### WHAT THIS TASK INVOLVES
Copy verbatim the block of lines in the entries below whose first line contains "(199, 143) = (230, 149): red pear -> none" and whose last line contains "(722, 191) = (647, 319): purple". Leave out all other lines.

### DATA LISTING

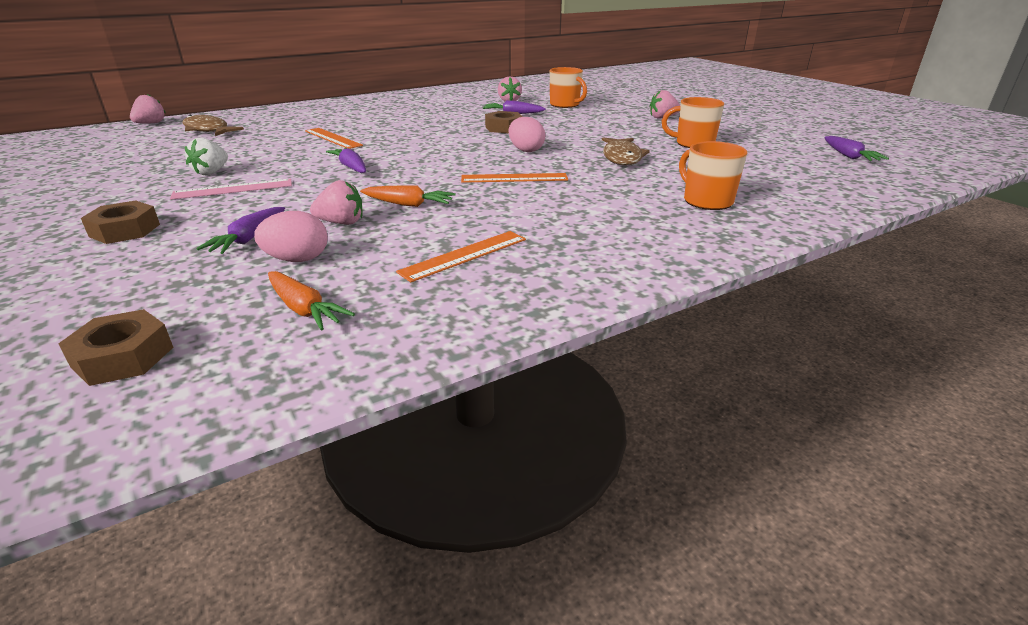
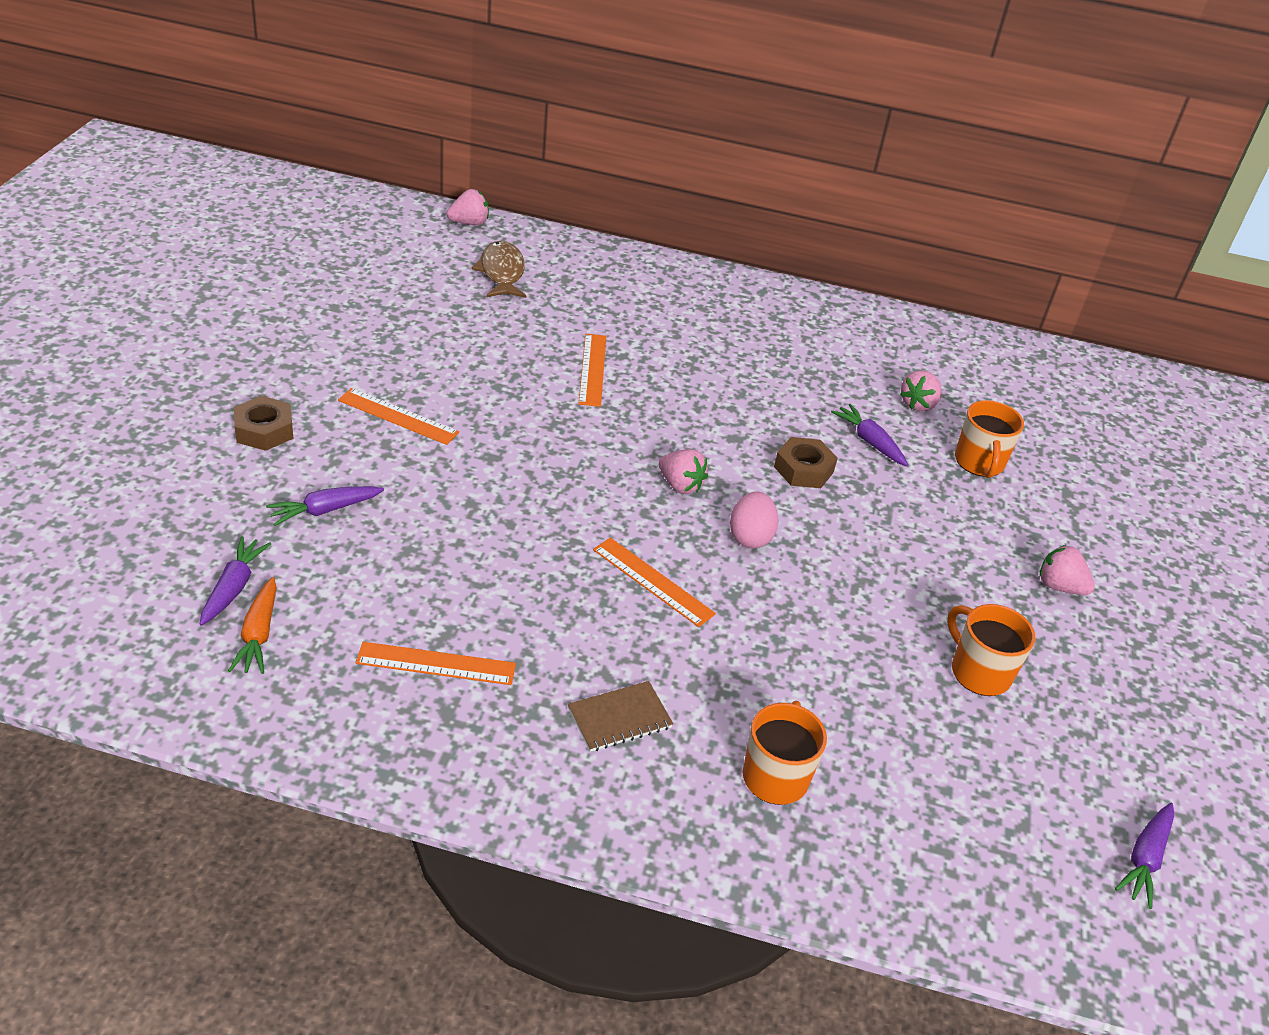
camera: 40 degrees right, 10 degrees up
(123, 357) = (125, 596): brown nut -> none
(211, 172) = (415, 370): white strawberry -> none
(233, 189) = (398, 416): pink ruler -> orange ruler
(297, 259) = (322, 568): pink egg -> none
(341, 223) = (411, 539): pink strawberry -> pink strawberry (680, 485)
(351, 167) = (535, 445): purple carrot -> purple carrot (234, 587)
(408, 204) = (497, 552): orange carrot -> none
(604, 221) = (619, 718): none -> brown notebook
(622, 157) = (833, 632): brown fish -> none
--
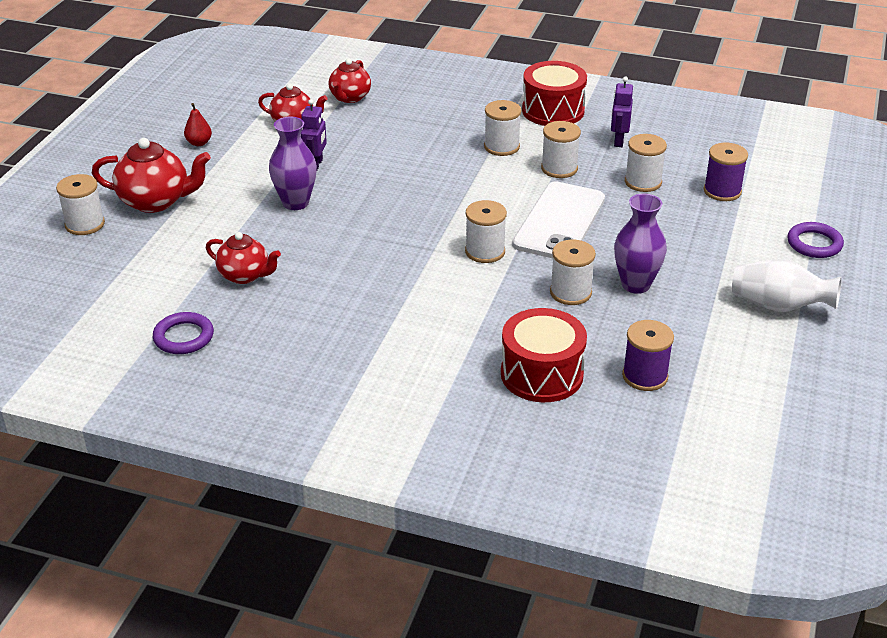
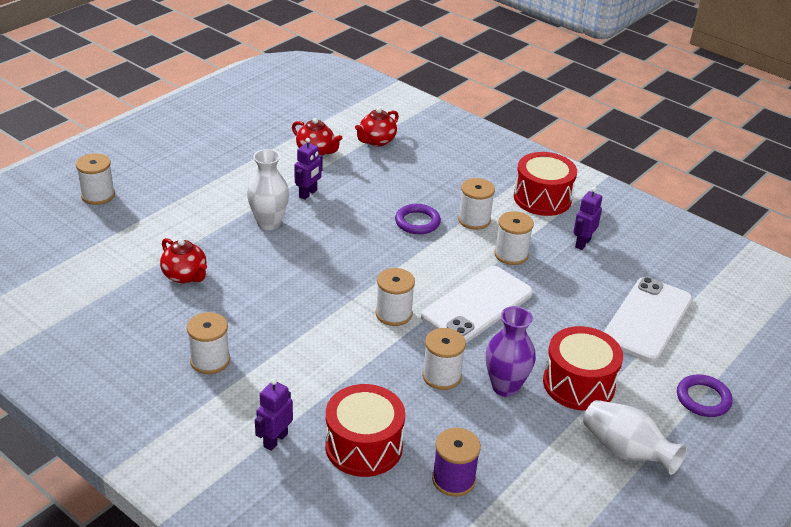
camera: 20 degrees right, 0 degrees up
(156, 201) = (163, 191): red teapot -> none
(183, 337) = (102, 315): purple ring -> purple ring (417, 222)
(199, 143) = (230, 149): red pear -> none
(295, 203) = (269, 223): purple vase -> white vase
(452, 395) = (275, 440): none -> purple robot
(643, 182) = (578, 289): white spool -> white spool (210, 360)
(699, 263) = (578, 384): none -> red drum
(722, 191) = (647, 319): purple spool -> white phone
* * *
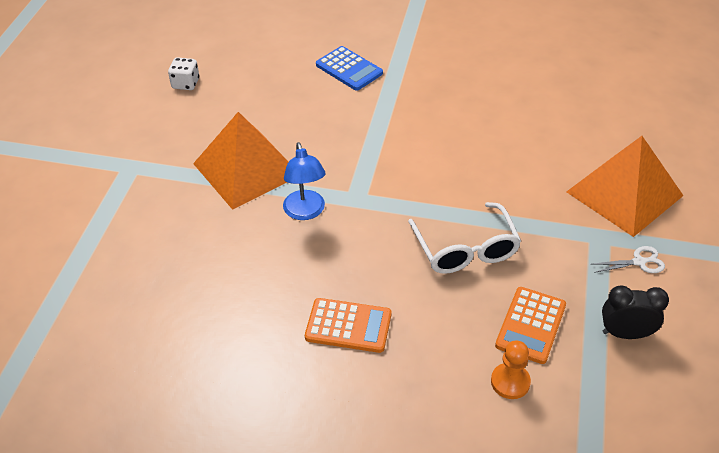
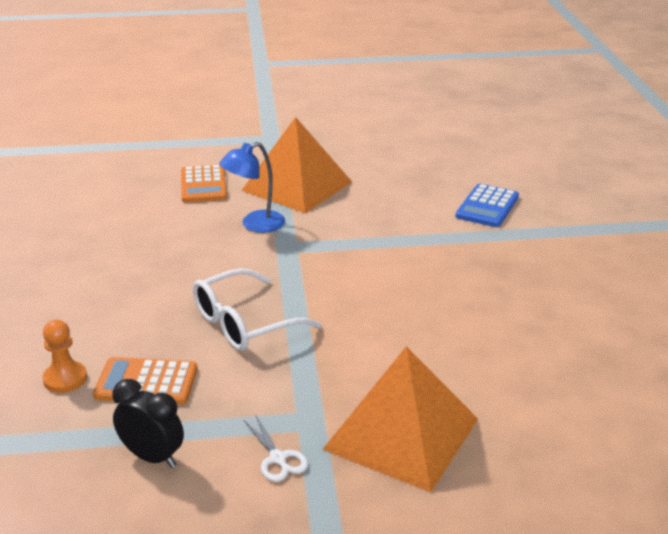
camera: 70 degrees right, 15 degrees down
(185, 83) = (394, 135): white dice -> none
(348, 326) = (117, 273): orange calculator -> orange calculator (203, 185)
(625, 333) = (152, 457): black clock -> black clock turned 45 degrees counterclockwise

### REPLY TO THE TASK
(199, 143) = (230, 149): red pear -> none
(295, 203) = (269, 223): purple vase -> white vase
(452, 395) = (275, 440): none -> purple robot
(643, 182) = (578, 289): white spool -> white spool (210, 360)
(699, 263) = (578, 384): none -> red drum
(722, 191) = (647, 319): purple spool -> white phone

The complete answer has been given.